··· DATA SUPPLIED ···
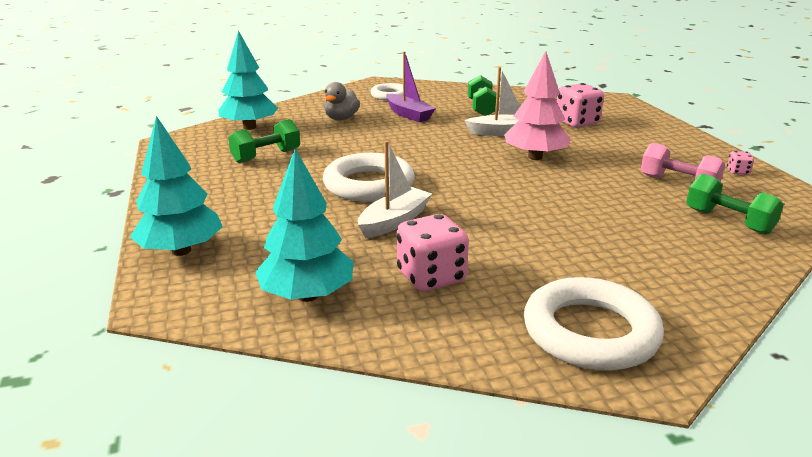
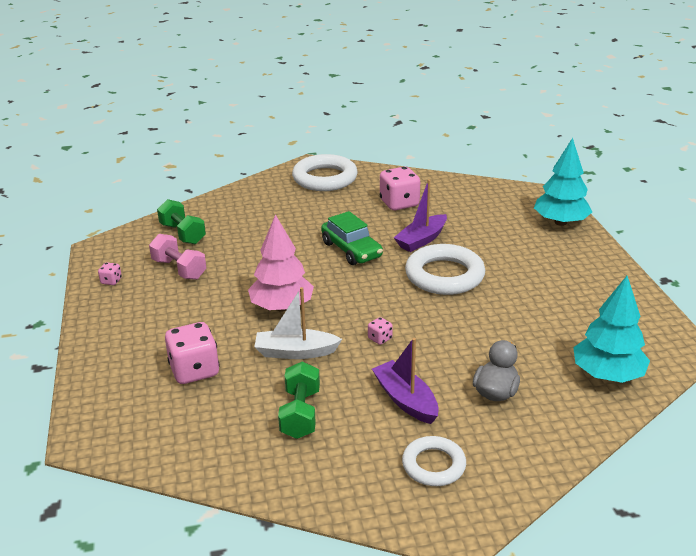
camera: 175 degrees left, 5 degrees up
green dumbbell [228,119,300,163] -> none
turquoise tree [255,149,353,302] -> none
white boat [358,141,432,238] -> purple boat [394,179,447,252]
none -> green car [321,211,383,265]
none -> pink dice [368,317,393,345]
···
The answer is each line from the entries above in which the word "none" occurs.

ANSWER BOX
green dumbbell [228,119,300,163] -> none
turquoise tree [255,149,353,302] -> none
none -> green car [321,211,383,265]
none -> pink dice [368,317,393,345]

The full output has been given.